[Supplied records]

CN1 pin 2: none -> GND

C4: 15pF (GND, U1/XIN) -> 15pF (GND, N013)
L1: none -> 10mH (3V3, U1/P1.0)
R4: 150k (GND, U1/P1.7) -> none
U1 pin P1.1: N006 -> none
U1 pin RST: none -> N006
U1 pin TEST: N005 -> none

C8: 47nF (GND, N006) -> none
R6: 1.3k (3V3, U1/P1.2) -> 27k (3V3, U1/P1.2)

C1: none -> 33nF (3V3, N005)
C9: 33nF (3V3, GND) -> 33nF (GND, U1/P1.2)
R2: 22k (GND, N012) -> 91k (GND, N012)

[/Supplied records]
[Supplied records]

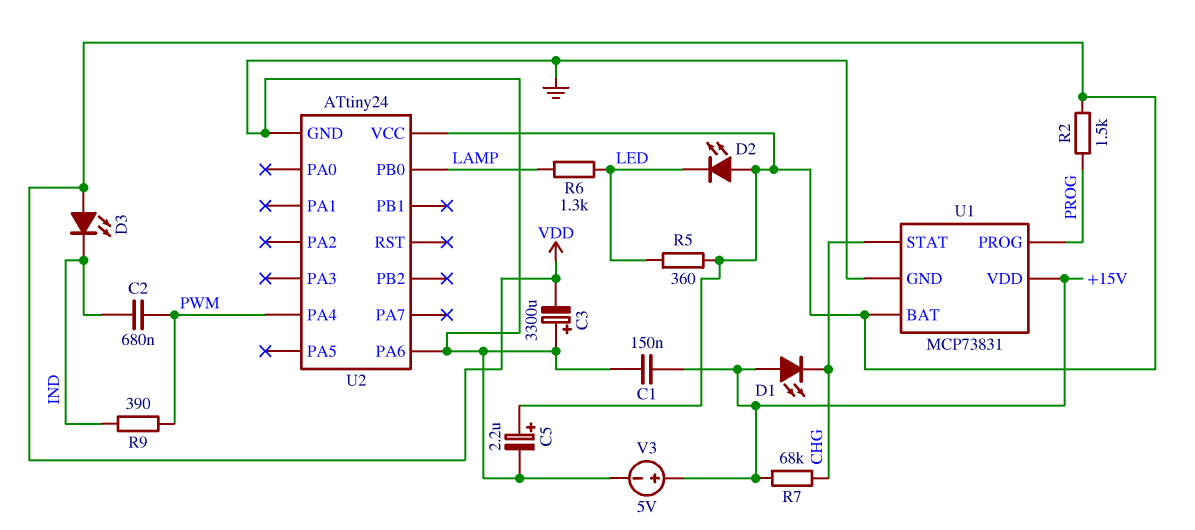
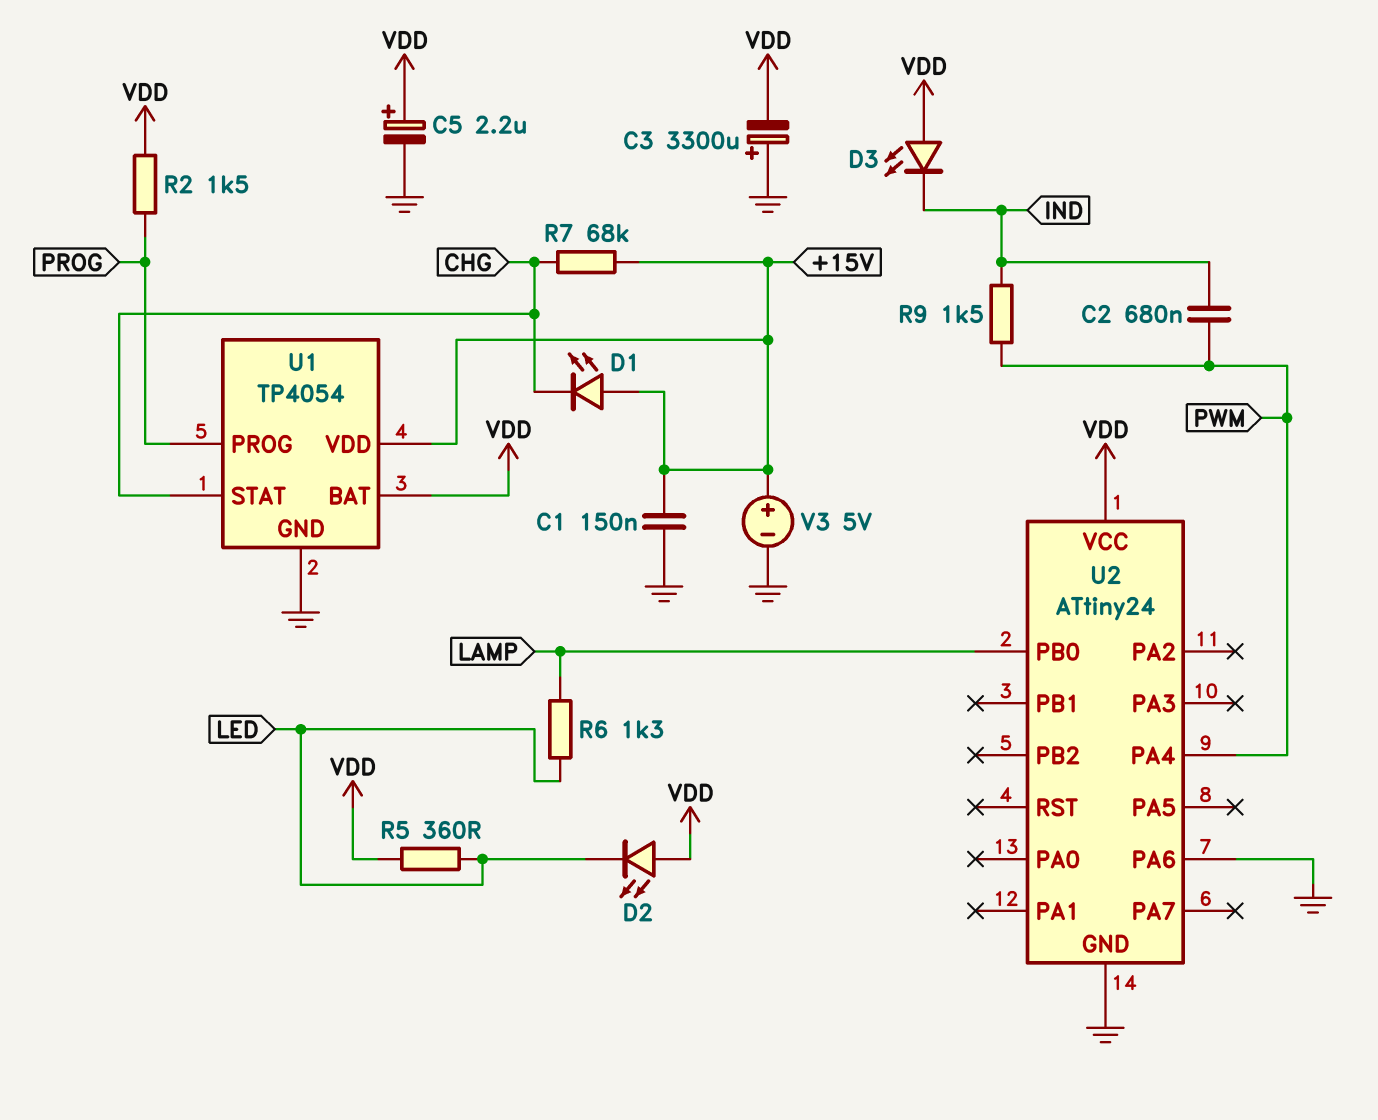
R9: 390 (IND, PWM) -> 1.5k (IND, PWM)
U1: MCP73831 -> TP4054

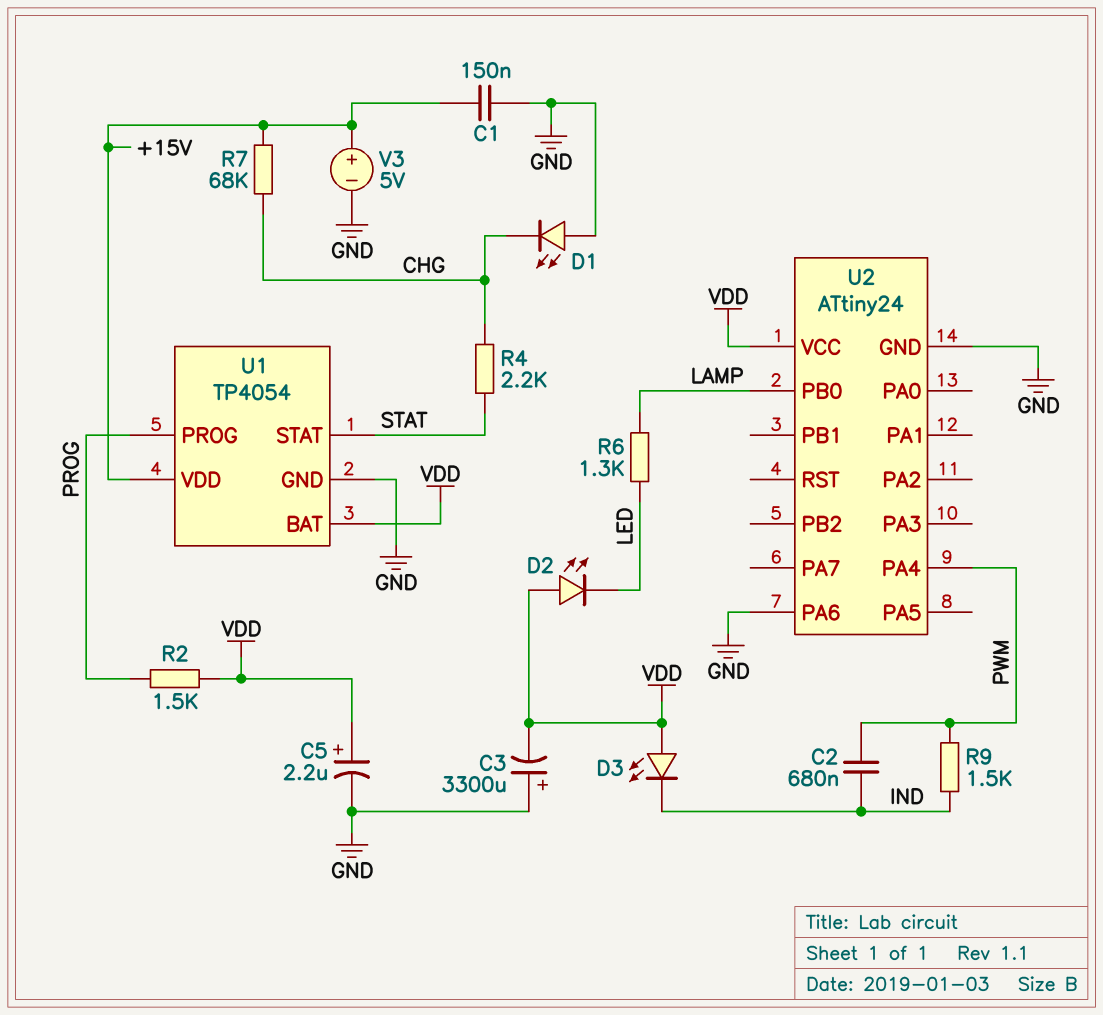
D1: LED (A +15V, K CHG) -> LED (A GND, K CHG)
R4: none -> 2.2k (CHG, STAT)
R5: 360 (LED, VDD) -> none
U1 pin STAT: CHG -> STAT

[/Supplied records]
[Supplied records]

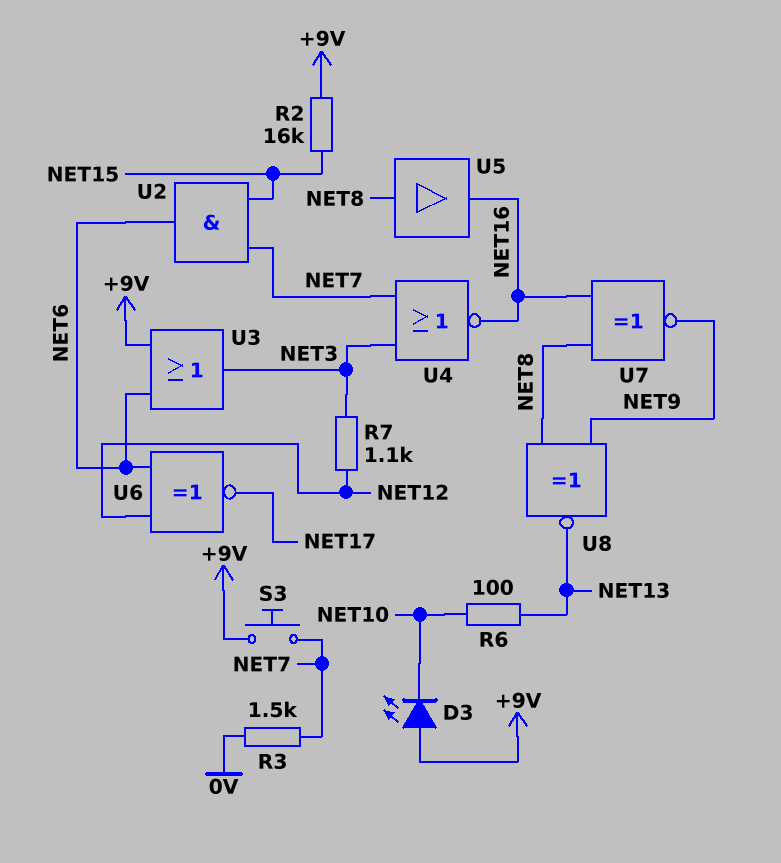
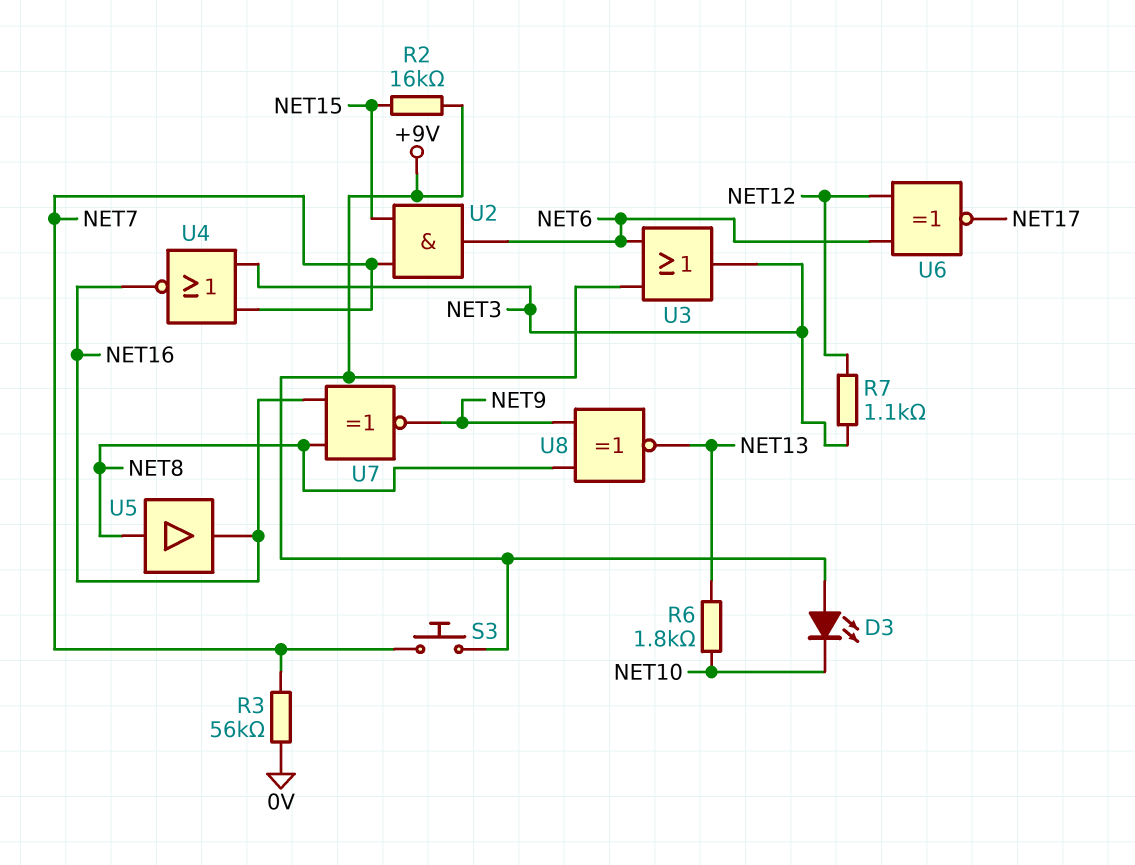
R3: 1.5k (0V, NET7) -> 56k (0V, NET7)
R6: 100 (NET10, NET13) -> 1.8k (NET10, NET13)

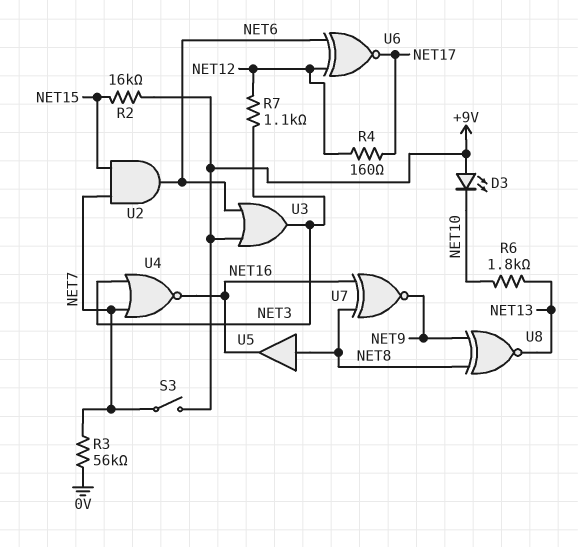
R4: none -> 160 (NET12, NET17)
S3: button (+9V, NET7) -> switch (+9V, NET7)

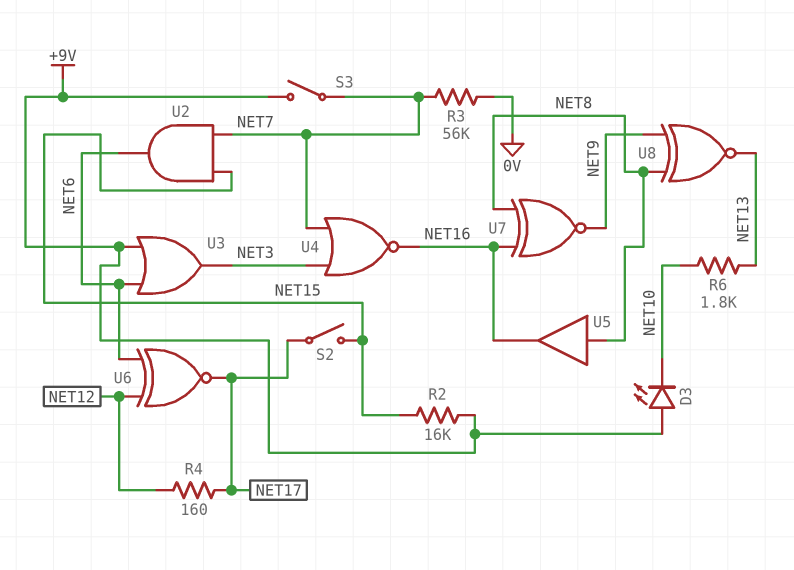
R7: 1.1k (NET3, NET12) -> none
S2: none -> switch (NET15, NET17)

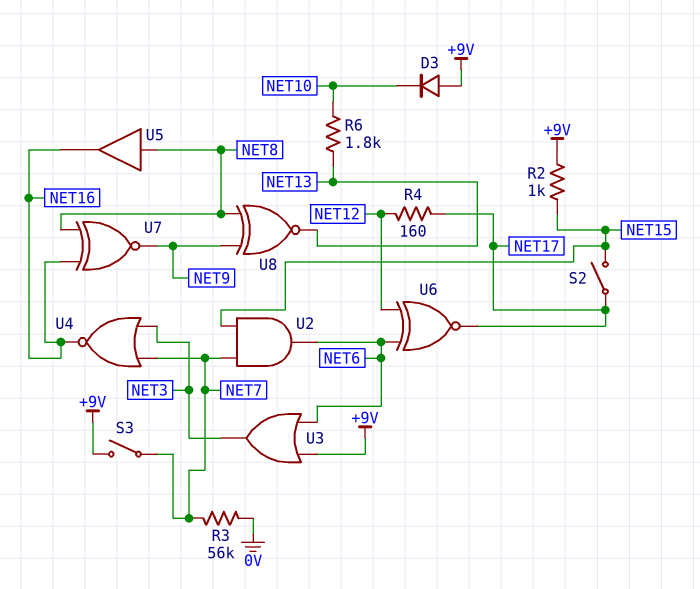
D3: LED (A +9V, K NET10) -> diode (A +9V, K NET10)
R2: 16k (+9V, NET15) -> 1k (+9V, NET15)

[/Supplied records]

■ What is being asked:
From the records above, write out exactly the lines that begin at the line with "R9: 390 (IND, PWM) -> 1.5k (IND, PWM)" and end at the line with "U1 pin STAT: CHG -> STAT". Pictures must not appear in the output.

■ Solved problem:
R9: 390 (IND, PWM) -> 1.5k (IND, PWM)
U1: MCP73831 -> TP4054

D1: LED (A +15V, K CHG) -> LED (A GND, K CHG)
R4: none -> 2.2k (CHG, STAT)
R5: 360 (LED, VDD) -> none
U1 pin STAT: CHG -> STAT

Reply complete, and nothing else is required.